§ PROBLEM REQUIREMENTS
Among the lines below, restate word for word only those from the line with "pink arrow: (97, 145)" through the line with "green ellipse: (500, 778)", with both end lines kept.

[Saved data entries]
● ● ●

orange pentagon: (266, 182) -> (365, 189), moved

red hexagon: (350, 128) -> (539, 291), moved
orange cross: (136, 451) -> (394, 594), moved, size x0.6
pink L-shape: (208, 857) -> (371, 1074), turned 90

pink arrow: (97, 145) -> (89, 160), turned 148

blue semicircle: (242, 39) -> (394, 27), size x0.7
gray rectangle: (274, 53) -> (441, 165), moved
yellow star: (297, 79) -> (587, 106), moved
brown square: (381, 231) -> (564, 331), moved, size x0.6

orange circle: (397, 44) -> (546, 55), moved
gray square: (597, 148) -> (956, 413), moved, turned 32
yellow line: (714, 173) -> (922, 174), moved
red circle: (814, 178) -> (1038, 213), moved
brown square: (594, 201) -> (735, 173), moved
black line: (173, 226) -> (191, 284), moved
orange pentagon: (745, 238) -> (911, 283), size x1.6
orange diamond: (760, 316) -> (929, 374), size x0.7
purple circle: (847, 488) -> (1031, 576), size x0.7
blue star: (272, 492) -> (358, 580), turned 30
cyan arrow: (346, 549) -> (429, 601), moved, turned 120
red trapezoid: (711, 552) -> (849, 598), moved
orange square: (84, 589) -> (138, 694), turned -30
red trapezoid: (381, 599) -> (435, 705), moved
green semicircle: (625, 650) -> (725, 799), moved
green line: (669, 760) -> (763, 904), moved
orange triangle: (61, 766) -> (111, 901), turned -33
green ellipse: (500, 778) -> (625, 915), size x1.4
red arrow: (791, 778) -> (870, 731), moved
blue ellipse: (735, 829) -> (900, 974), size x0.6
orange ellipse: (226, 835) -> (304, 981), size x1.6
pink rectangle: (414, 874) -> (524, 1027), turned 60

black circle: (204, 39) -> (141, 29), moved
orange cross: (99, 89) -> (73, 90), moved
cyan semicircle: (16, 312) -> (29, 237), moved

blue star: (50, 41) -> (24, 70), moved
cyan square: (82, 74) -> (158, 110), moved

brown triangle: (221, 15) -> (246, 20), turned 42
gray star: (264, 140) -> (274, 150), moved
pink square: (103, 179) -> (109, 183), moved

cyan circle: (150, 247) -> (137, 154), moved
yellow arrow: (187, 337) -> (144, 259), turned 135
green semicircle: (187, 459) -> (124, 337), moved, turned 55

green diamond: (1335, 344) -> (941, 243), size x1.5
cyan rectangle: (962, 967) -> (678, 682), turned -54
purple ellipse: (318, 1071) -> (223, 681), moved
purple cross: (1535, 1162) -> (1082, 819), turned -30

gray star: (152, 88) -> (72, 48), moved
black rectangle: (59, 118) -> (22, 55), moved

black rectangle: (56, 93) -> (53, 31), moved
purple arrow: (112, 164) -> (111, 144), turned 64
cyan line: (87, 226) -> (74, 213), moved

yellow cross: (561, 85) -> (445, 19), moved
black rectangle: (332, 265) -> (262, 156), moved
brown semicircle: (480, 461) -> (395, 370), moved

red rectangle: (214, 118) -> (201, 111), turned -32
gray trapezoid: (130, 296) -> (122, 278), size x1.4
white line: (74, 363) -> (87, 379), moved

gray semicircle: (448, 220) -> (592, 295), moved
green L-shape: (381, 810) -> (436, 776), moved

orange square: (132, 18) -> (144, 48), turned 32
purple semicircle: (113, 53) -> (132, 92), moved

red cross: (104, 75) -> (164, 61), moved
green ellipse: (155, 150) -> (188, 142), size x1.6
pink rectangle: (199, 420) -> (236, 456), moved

● ● ●

§ RESPONSE
pink arrow: (97, 145) -> (89, 160), turned 148

blue semicircle: (242, 39) -> (394, 27), size x0.7
gray rectangle: (274, 53) -> (441, 165), moved
yellow star: (297, 79) -> (587, 106), moved
brown square: (381, 231) -> (564, 331), moved, size x0.6

orange circle: (397, 44) -> (546, 55), moved
gray square: (597, 148) -> (956, 413), moved, turned 32
yellow line: (714, 173) -> (922, 174), moved
red circle: (814, 178) -> (1038, 213), moved
brown square: (594, 201) -> (735, 173), moved
black line: (173, 226) -> (191, 284), moved
orange pentagon: (745, 238) -> (911, 283), size x1.6
orange diamond: (760, 316) -> (929, 374), size x0.7
purple circle: (847, 488) -> (1031, 576), size x0.7
blue star: (272, 492) -> (358, 580), turned 30
cyan arrow: (346, 549) -> (429, 601), moved, turned 120
red trapezoid: (711, 552) -> (849, 598), moved
orange square: (84, 589) -> (138, 694), turned -30
red trapezoid: (381, 599) -> (435, 705), moved
green semicircle: (625, 650) -> (725, 799), moved
green line: (669, 760) -> (763, 904), moved
orange triangle: (61, 766) -> (111, 901), turned -33
green ellipse: (500, 778) -> (625, 915), size x1.4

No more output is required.